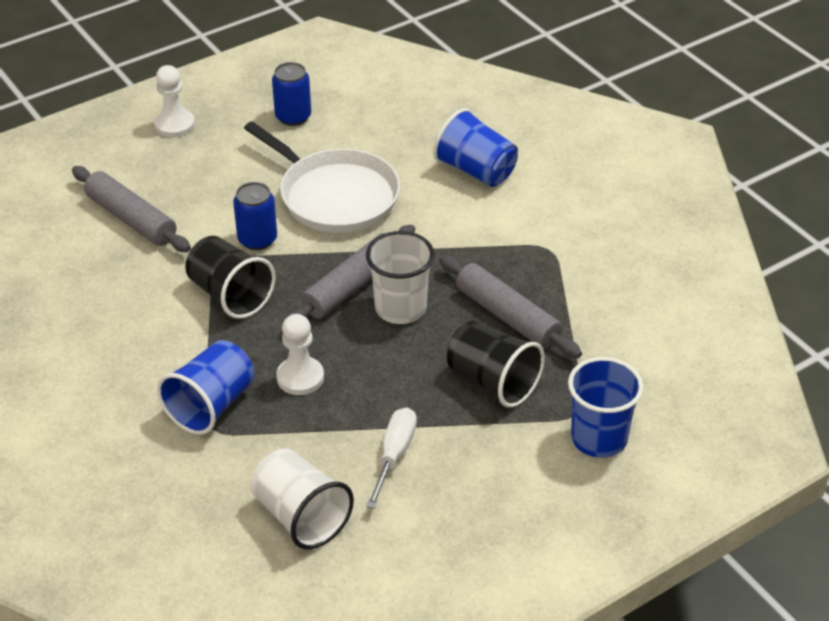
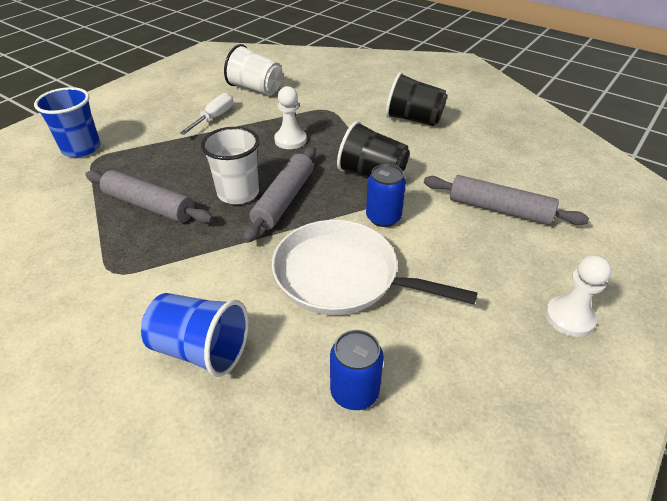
camera: 160 degrees right, 0 degrees up
(211, 405) = (336, 118): blue cup -> none
(293, 117) = (454, 370): blue can -> blue can (354, 391)
(394, 456) = (214, 118): white screwdriver -> white screwdriver turned 150 degrees counterclockwise
(493, 382) = (157, 163): black cup -> black cup (413, 119)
● ● ● ● ● ● ●
> _Task_
Each entry above is to be given again exactly, and any image in it is to be dropped.

> _Answer space_
camera: 160 degrees right, 0 degrees up
(211, 405) = (336, 118): blue cup -> none
(293, 117) = (454, 370): blue can -> blue can (354, 391)
(394, 456) = (214, 118): white screwdriver -> white screwdriver turned 150 degrees counterclockwise
(493, 382) = (157, 163): black cup -> black cup (413, 119)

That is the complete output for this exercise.